━━━ Input material ━━━

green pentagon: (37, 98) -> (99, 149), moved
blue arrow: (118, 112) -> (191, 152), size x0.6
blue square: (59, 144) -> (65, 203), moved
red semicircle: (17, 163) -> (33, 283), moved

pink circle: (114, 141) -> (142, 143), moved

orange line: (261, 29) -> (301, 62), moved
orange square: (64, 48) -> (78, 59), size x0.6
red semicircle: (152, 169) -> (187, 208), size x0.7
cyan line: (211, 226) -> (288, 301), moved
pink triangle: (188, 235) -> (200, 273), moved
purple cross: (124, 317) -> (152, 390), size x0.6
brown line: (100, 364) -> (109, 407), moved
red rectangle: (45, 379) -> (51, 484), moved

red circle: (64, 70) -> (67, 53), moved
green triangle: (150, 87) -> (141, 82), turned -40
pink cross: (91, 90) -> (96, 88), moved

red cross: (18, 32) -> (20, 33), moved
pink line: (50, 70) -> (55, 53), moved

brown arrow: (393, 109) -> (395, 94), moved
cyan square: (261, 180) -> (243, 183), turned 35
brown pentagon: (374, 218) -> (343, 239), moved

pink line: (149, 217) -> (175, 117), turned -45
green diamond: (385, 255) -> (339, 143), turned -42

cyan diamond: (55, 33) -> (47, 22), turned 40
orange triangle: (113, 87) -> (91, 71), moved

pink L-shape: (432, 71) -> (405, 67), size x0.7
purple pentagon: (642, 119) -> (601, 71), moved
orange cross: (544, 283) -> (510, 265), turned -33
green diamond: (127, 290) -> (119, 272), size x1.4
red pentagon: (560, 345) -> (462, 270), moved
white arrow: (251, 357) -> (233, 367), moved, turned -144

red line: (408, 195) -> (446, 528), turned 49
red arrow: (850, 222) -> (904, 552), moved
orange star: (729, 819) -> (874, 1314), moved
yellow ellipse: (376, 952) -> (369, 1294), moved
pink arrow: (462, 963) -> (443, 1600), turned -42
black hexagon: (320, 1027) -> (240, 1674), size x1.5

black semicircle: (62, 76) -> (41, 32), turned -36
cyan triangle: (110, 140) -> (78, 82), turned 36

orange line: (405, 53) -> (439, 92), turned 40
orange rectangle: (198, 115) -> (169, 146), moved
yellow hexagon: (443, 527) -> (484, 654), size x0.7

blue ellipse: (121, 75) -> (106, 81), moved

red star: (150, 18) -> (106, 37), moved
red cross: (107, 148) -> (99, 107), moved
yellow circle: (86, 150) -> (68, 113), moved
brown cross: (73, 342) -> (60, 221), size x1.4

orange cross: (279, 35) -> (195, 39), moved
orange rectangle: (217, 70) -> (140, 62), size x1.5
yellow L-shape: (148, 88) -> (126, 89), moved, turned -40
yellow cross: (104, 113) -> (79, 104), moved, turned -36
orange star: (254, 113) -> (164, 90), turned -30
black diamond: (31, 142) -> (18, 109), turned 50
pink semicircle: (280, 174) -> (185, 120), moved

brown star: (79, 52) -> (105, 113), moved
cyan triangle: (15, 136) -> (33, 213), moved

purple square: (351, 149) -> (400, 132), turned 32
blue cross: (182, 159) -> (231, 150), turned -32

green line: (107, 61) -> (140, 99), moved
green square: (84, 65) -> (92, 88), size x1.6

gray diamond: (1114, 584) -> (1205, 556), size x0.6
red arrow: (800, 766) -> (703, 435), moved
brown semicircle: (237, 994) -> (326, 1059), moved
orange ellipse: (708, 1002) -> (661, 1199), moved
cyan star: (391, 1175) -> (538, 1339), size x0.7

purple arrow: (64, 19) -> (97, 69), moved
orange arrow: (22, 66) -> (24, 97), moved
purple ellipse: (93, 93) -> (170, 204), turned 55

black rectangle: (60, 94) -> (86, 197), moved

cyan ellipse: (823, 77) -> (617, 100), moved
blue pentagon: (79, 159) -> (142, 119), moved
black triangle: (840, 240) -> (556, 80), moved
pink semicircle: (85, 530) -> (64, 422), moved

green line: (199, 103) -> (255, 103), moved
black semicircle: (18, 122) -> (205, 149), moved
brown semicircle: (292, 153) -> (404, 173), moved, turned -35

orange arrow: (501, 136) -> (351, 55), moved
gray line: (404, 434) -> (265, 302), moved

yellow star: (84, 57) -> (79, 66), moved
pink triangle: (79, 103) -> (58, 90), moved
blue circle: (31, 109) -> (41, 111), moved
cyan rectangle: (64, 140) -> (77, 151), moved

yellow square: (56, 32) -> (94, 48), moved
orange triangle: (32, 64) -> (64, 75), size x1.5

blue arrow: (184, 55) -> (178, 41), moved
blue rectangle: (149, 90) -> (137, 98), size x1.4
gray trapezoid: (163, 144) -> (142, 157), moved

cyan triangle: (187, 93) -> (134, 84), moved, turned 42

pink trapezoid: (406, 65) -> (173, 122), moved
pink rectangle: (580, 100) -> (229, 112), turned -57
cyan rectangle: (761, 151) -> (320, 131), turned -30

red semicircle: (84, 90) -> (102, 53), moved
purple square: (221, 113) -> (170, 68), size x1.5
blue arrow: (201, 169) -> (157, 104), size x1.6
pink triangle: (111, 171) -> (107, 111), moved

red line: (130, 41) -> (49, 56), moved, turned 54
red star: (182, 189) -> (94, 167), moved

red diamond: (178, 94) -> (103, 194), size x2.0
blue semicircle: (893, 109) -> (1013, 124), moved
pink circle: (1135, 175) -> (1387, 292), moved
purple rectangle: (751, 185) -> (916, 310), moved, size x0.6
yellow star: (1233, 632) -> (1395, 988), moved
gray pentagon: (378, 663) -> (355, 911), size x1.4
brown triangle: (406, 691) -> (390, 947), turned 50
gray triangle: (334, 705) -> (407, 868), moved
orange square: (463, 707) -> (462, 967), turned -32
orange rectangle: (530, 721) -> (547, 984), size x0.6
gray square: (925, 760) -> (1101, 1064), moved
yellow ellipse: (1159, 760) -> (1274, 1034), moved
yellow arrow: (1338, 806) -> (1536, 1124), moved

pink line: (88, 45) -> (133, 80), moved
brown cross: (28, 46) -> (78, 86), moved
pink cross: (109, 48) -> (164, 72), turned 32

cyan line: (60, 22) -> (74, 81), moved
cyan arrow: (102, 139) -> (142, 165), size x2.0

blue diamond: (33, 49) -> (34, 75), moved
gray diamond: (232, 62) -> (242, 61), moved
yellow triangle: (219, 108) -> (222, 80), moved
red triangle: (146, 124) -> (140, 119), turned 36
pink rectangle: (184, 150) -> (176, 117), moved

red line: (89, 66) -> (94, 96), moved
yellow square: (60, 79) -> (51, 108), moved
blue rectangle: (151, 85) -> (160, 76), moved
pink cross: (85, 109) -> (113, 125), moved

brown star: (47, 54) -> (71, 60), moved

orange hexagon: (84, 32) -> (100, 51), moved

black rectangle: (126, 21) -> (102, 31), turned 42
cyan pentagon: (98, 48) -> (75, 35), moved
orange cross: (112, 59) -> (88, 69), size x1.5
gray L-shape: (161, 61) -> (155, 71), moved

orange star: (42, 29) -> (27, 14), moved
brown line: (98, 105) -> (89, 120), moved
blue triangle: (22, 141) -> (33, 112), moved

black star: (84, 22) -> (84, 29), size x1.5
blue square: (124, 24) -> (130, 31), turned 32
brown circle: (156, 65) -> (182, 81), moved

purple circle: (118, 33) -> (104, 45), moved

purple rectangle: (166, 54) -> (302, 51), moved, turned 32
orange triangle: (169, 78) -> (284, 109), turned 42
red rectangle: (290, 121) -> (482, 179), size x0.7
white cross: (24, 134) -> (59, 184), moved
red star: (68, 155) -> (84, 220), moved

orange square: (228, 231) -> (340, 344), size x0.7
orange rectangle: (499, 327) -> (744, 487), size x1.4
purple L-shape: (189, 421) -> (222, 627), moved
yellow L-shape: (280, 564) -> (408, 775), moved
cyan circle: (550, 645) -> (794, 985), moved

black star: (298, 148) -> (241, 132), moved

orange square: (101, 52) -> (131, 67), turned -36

━━━

All that should be written out is the stretch of lines above between the one holding "yellow star: (1233, 632)" and the one holding "cyan line: (60, 22) -> (74, 81), moved", inclusive, exactly as given.

◆ Exercise result
yellow star: (1233, 632) -> (1395, 988), moved
gray pentagon: (378, 663) -> (355, 911), size x1.4
brown triangle: (406, 691) -> (390, 947), turned 50
gray triangle: (334, 705) -> (407, 868), moved
orange square: (463, 707) -> (462, 967), turned -32
orange rectangle: (530, 721) -> (547, 984), size x0.6
gray square: (925, 760) -> (1101, 1064), moved
yellow ellipse: (1159, 760) -> (1274, 1034), moved
yellow arrow: (1338, 806) -> (1536, 1124), moved

pink line: (88, 45) -> (133, 80), moved
brown cross: (28, 46) -> (78, 86), moved
pink cross: (109, 48) -> (164, 72), turned 32

cyan line: (60, 22) -> (74, 81), moved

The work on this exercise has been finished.